§ **What needs to be done**
Set down exactly the lines from the one containing "(512, 232) = (412, 152): yellow" through the last line of the data below, and no others.

§ **Stored data**
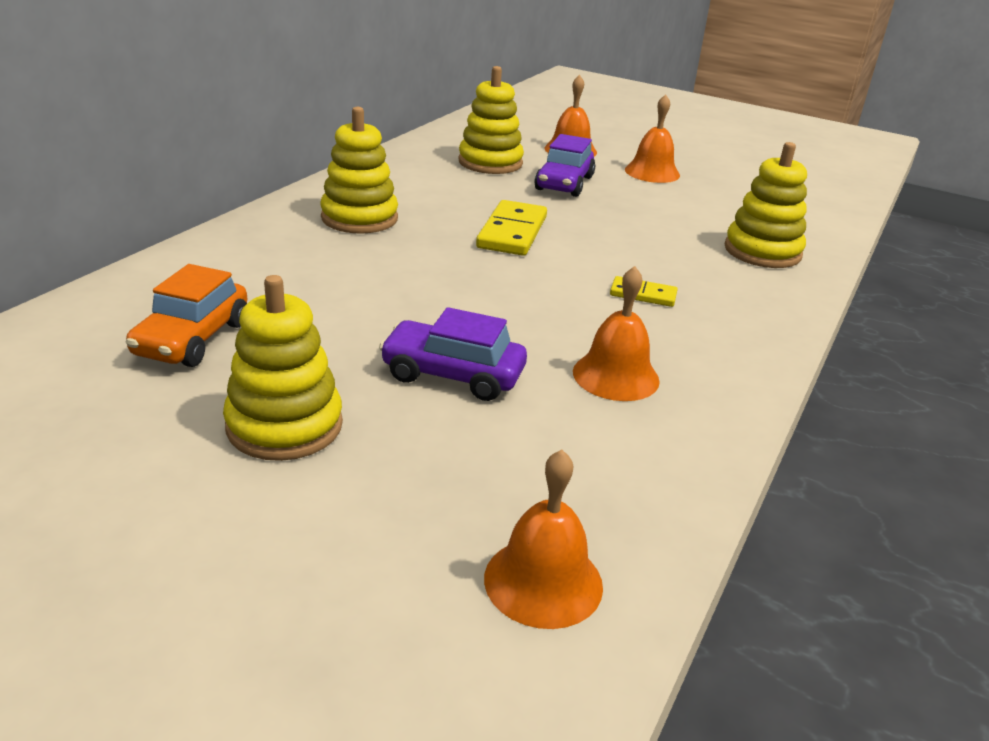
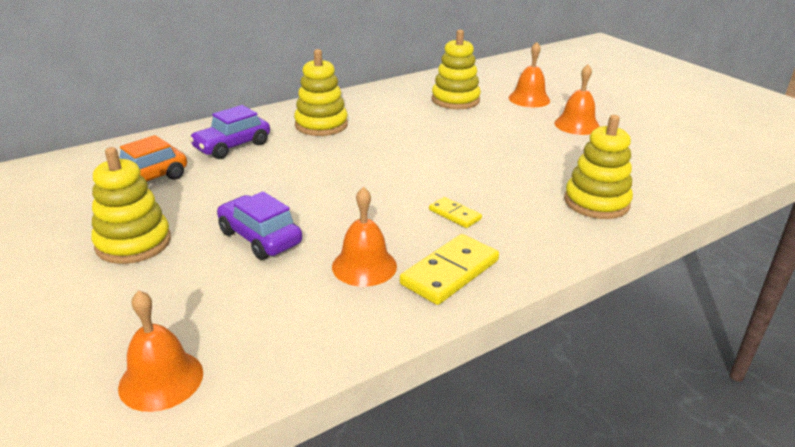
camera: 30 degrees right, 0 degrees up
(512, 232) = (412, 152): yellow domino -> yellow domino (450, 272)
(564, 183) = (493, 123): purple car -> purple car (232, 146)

§ **Written reply**
(512, 232) = (412, 152): yellow domino -> yellow domino (450, 272)
(564, 183) = (493, 123): purple car -> purple car (232, 146)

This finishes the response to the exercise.